• [Problem details]: Every line from the one containing "white cheese [667,114,751,182]" to the one containing "camera: 40 degrees right, 5 degrees down" in the records below, both included, must be set down exactly, and no other line.

═══ Data provided ═══

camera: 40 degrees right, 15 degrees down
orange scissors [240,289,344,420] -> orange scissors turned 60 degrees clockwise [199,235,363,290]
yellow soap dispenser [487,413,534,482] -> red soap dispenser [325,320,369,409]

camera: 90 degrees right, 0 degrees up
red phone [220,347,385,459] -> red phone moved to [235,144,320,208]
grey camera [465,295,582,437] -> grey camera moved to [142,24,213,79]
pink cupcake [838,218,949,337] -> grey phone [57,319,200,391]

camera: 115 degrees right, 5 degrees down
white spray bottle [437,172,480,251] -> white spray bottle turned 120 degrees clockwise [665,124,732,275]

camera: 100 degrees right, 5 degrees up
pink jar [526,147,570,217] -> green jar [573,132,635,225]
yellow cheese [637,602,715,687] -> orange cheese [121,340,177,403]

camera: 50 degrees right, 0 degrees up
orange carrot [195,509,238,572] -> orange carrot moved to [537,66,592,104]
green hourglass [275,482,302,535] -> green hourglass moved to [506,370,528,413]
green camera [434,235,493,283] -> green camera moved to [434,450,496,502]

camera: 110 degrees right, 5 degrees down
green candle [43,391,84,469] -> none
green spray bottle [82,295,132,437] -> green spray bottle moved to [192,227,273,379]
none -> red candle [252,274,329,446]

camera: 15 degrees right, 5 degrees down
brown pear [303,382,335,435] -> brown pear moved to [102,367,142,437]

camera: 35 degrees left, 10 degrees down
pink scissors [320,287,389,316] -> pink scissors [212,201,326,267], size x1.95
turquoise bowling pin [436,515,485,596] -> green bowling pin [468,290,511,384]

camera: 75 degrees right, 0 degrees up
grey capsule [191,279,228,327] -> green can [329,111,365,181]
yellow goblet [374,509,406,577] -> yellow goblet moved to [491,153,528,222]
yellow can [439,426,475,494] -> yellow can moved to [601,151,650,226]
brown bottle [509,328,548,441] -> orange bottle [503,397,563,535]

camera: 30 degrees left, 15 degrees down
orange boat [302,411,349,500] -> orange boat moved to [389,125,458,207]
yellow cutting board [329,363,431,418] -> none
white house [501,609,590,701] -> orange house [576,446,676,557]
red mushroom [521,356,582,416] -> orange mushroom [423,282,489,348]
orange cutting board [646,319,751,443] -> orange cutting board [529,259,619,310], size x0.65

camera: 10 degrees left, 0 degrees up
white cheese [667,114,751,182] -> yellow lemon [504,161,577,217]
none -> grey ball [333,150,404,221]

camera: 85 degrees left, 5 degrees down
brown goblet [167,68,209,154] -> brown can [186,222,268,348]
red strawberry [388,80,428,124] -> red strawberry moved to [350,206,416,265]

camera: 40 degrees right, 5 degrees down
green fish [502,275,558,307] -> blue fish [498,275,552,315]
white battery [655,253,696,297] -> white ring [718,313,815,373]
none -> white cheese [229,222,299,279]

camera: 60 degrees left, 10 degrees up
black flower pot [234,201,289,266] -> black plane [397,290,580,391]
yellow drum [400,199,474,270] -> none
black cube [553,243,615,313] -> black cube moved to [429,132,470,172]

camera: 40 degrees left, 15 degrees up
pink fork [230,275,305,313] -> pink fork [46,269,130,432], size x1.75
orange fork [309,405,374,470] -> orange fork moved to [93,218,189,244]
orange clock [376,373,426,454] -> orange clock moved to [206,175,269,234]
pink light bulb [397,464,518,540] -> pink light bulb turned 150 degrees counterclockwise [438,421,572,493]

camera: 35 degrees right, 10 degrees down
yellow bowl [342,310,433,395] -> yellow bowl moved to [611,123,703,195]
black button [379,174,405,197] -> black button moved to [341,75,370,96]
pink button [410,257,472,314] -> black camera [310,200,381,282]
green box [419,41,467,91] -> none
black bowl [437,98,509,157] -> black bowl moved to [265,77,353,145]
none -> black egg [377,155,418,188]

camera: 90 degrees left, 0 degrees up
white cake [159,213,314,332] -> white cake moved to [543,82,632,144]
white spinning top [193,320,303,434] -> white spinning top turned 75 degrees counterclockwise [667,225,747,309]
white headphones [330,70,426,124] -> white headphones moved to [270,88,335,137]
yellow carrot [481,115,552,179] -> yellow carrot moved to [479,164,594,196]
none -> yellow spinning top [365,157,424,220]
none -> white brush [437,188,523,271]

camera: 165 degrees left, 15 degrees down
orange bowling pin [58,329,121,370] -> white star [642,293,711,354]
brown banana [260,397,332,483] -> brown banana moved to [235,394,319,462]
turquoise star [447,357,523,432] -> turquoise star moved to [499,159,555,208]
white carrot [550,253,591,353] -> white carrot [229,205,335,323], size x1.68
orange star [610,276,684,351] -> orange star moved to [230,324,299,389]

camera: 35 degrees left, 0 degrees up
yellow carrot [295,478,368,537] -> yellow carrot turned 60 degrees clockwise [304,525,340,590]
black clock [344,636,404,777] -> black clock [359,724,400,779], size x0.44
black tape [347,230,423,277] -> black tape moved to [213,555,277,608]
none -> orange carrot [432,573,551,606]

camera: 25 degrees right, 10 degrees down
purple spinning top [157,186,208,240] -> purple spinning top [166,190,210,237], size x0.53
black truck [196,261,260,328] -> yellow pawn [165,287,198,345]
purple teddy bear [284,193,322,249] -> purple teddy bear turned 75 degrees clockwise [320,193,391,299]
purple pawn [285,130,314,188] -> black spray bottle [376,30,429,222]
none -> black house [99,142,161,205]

═══

• [Task answer]:
white cheese [667,114,751,182] -> yellow lemon [504,161,577,217]
none -> grey ball [333,150,404,221]

camera: 85 degrees left, 5 degrees down
brown goblet [167,68,209,154] -> brown can [186,222,268,348]
red strawberry [388,80,428,124] -> red strawberry moved to [350,206,416,265]

camera: 40 degrees right, 5 degrees down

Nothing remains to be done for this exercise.